[Structured diff data]
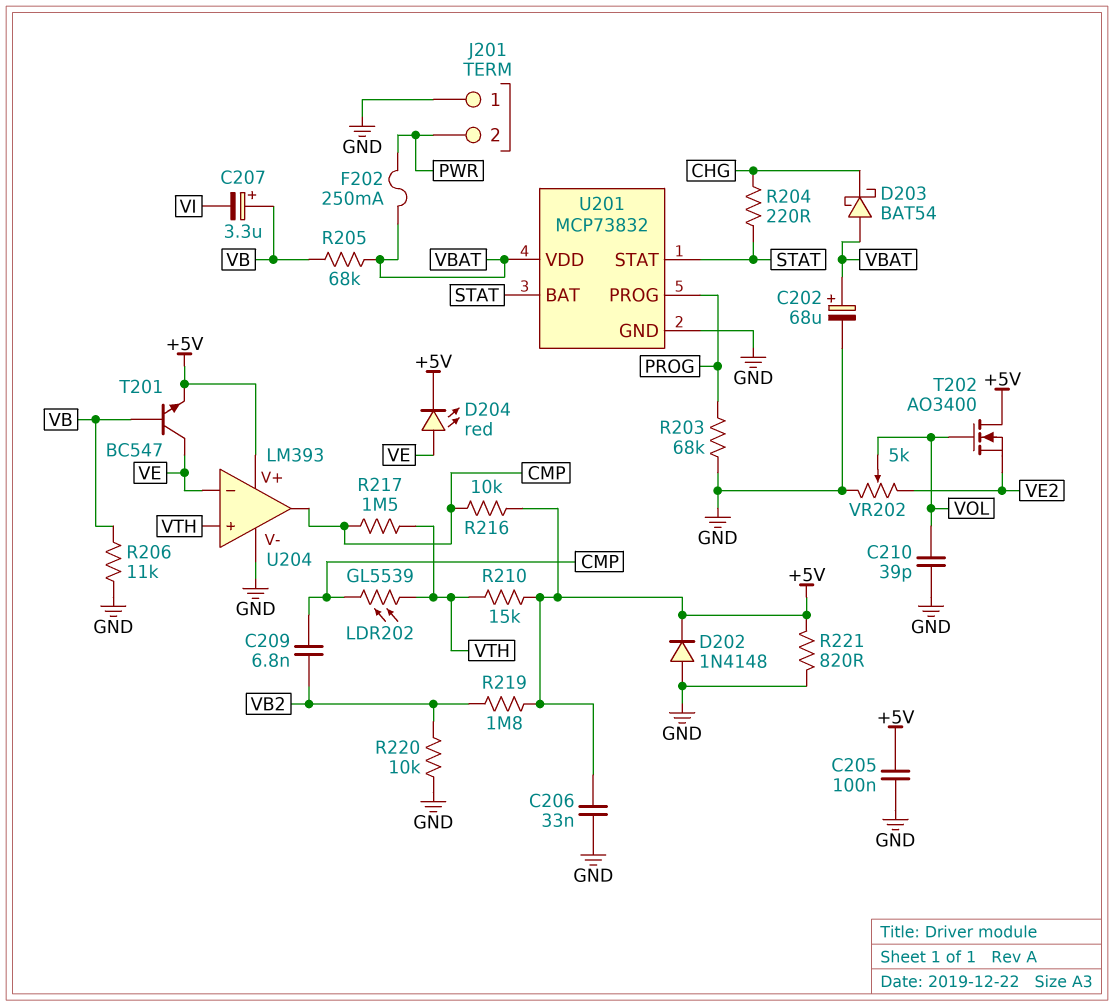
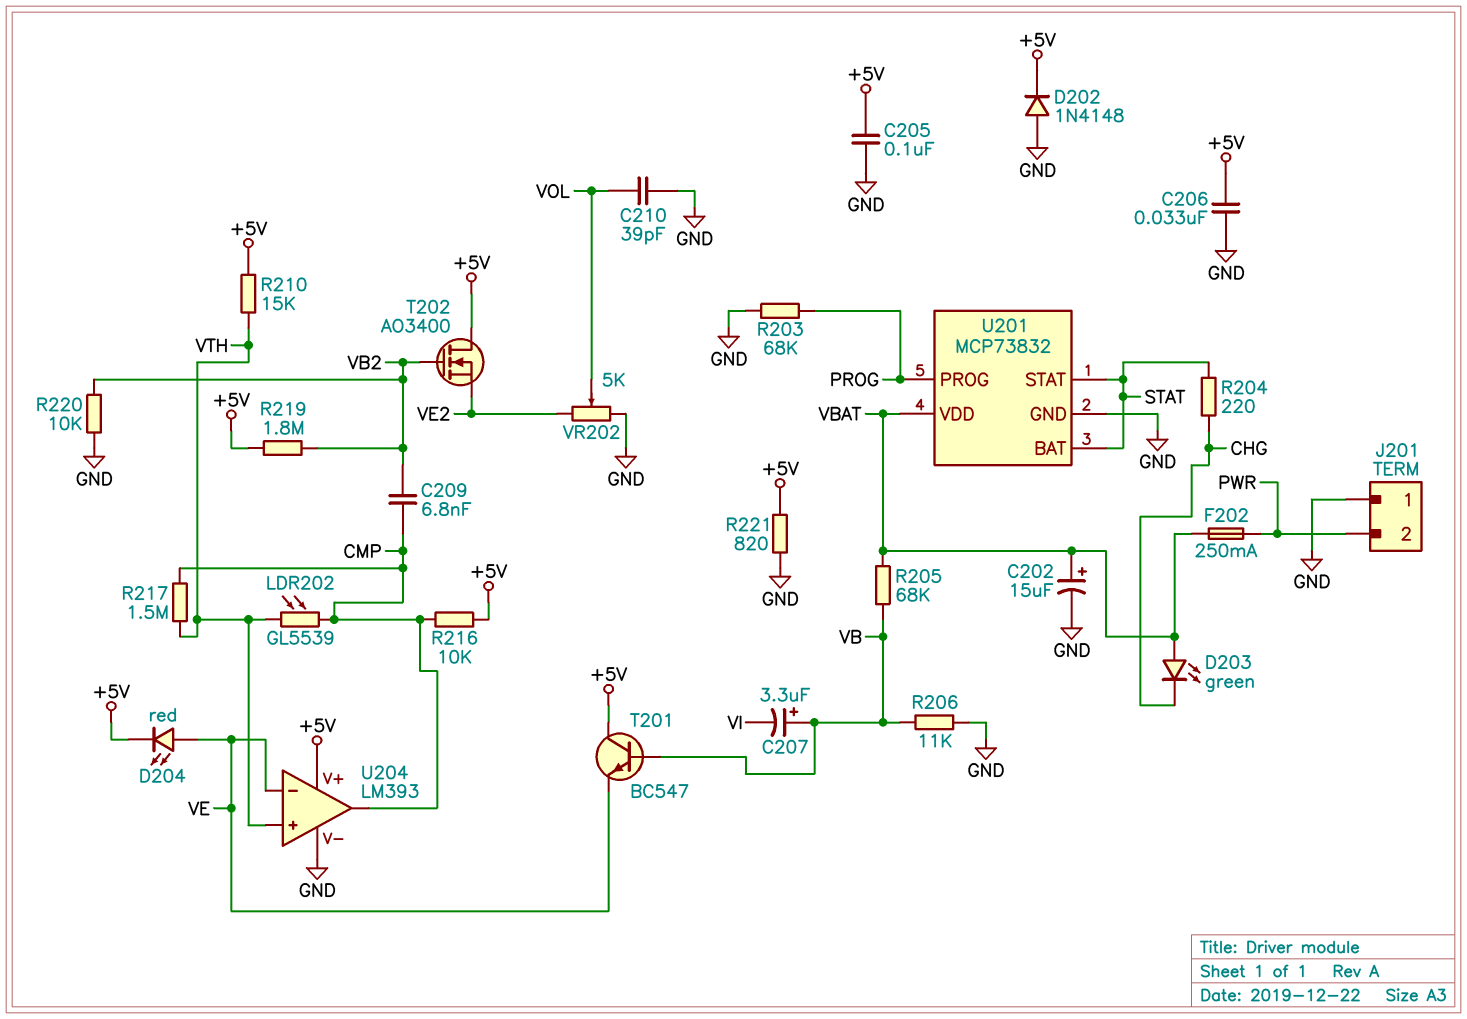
C202: 68uF (plus VBAT, minus GND) -> 15uF (plus VBAT, minus GND)
D203: schottky BAT54 (A VBAT, K CHG) -> LED green (A VBAT, K CHG)
T201: NPN BC547 (B VB, C VE, E +5V) -> NPN BC547 (B VB, C +5V, E VE)
T202: NMOS AO3400 (G VOL, D +5V, S VE2) -> NMOS AO3400 (G VB2, D +5V, S VE2)

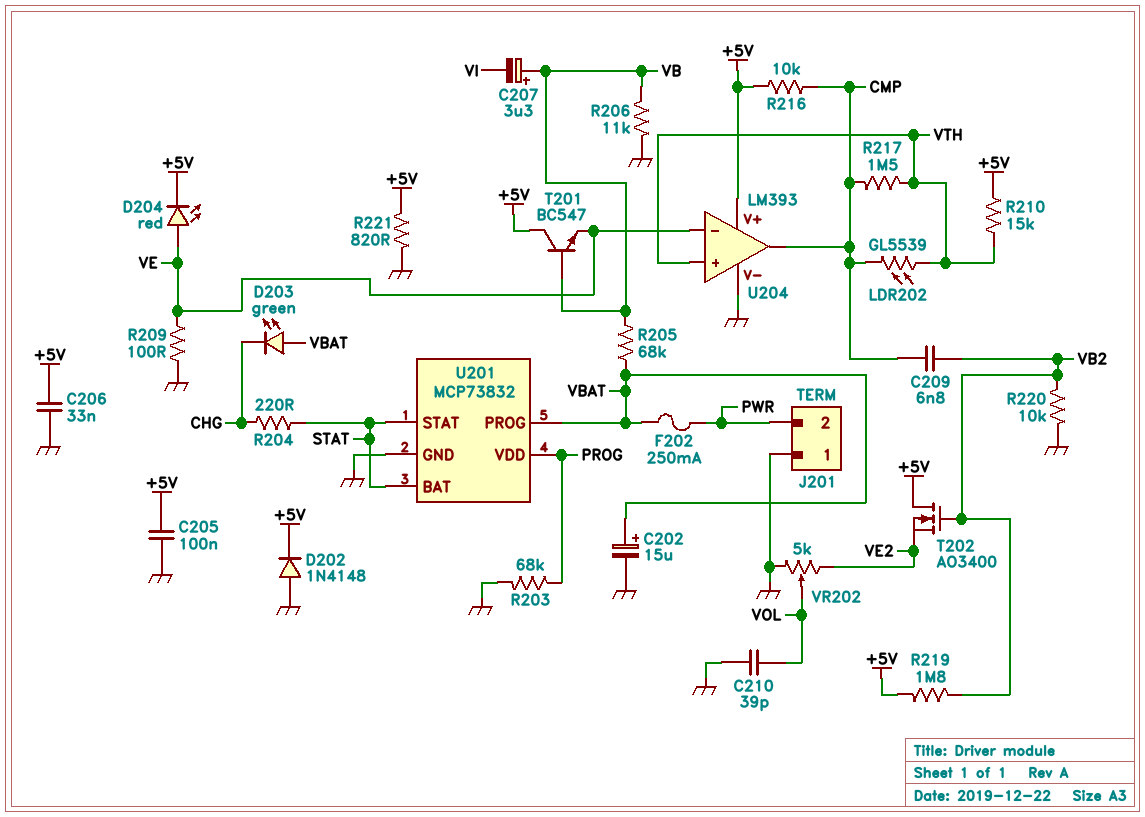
R209: none -> 100 (GND, VE)
U201 pin PROG: PROG -> VBAT
U201 pin VDD: VBAT -> PROG

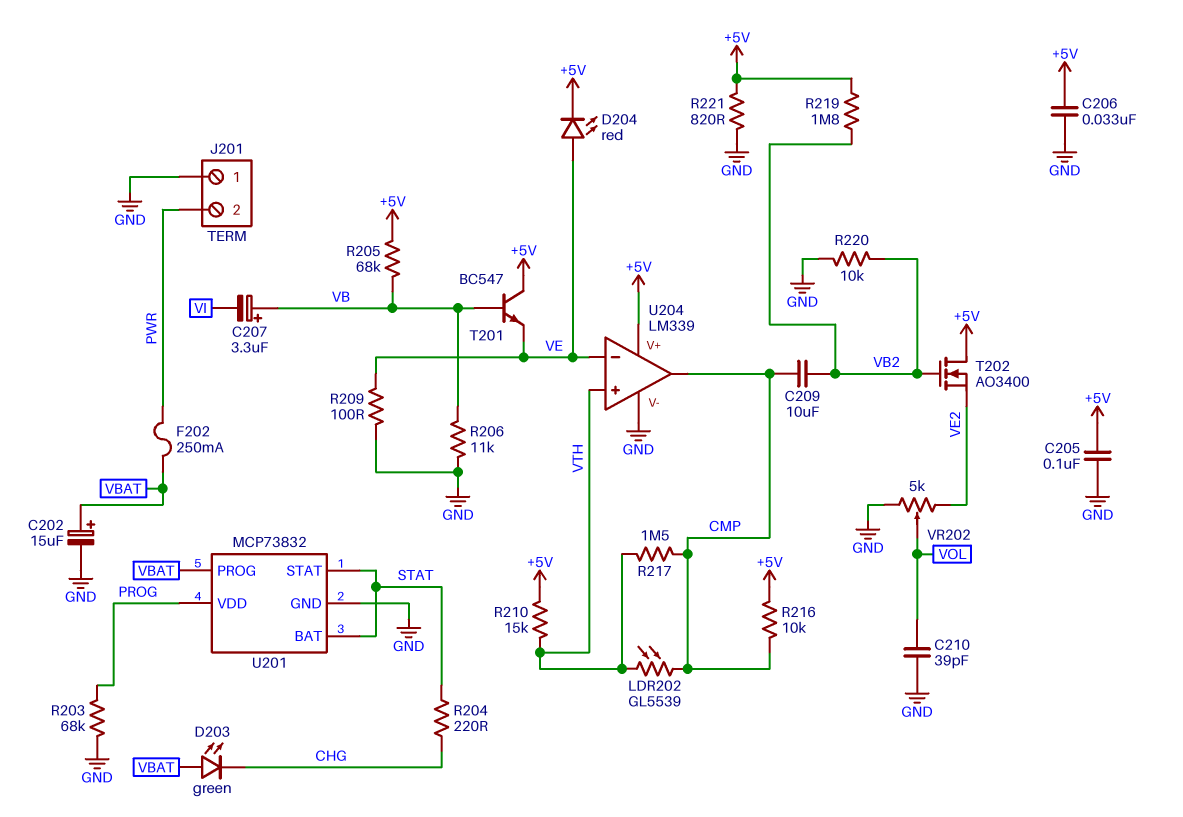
C209: 6.8nF (CMP, VB2) -> 10uF (CMP, VB2)
D202: diode 1N4148 (A GND, K +5V) -> none
R205: 68k (VB, VBAT) -> 68k (+5V, VB)
U204: LM393 -> LM339

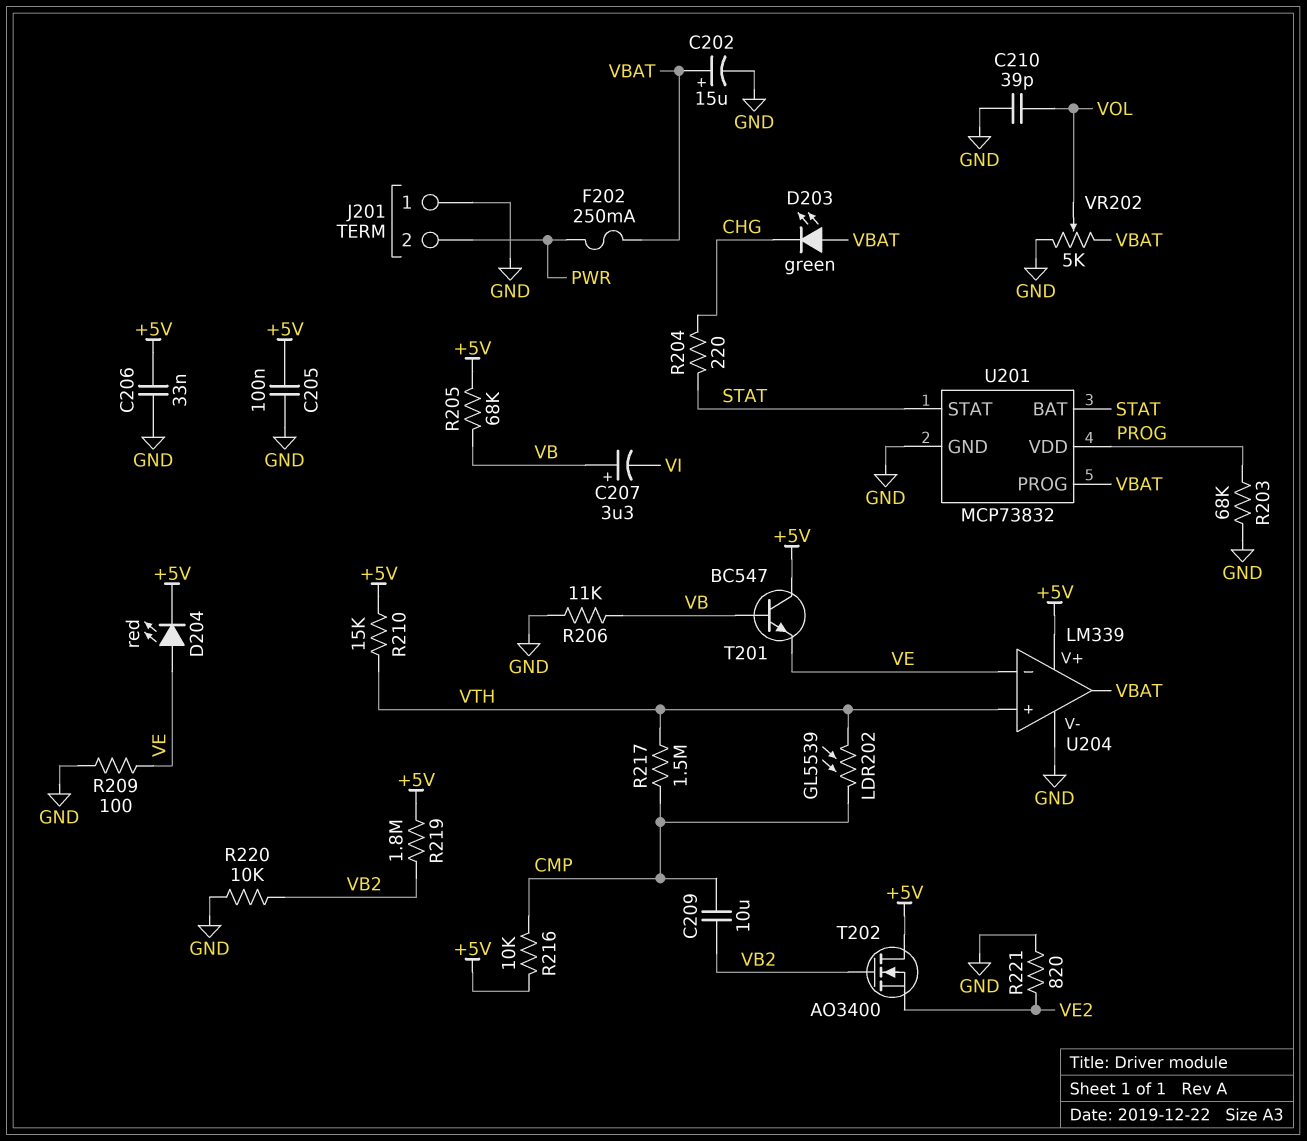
R221: 820 (+5V, GND) -> 820 (GND, VE2)
U204 pin out: CMP -> VBAT
VR202: 5k (GND, VE2, wiper VOL) -> 5k (GND, VBAT, wiper VOL)

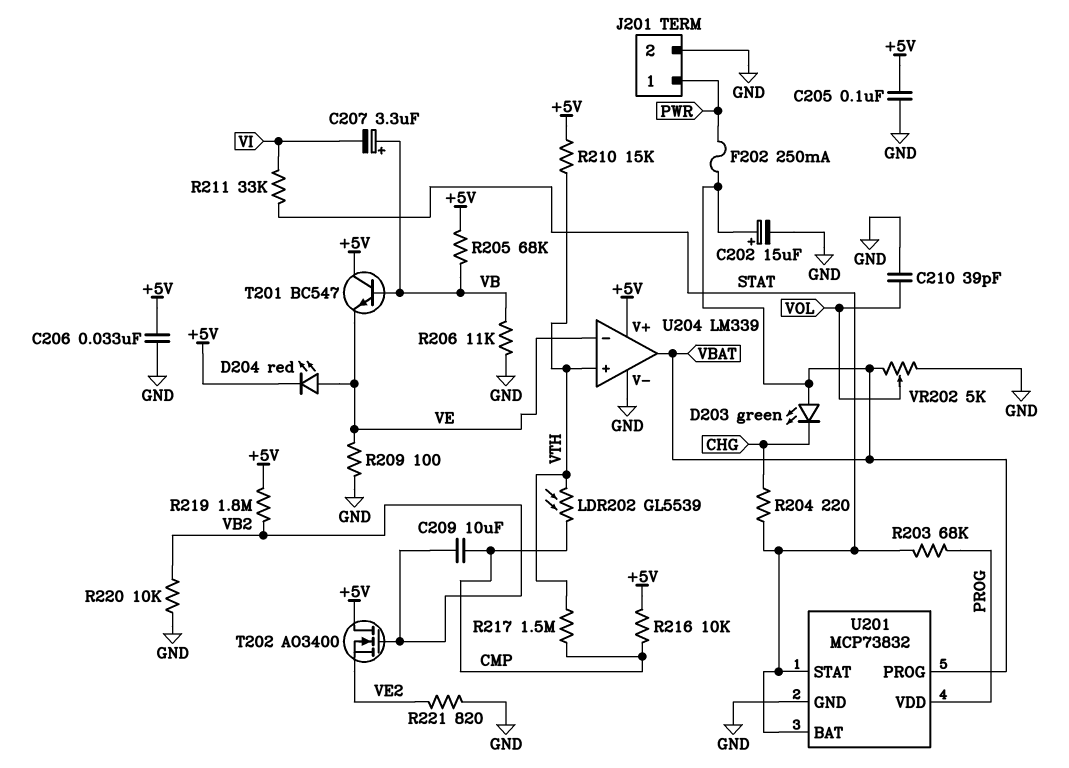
J201 pin 1: GND -> PWR
J201 pin 2: PWR -> GND
R203: 68k (GND, PROG) -> 68k (PROG, STAT)
R211: none -> 33k (STAT, VI)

# Required action
Write out nothing but the lines from the one with "R221: 820 (+5V, GND) -> 820 (GND, VE2)" through the last line of the entries, exactly as they stand; pictures are not part of the copy.

# Answer for the task
R221: 820 (+5V, GND) -> 820 (GND, VE2)
U204 pin out: CMP -> VBAT
VR202: 5k (GND, VE2, wiper VOL) -> 5k (GND, VBAT, wiper VOL)

J201 pin 1: GND -> PWR
J201 pin 2: PWR -> GND
R203: 68k (GND, PROG) -> 68k (PROG, STAT)
R211: none -> 33k (STAT, VI)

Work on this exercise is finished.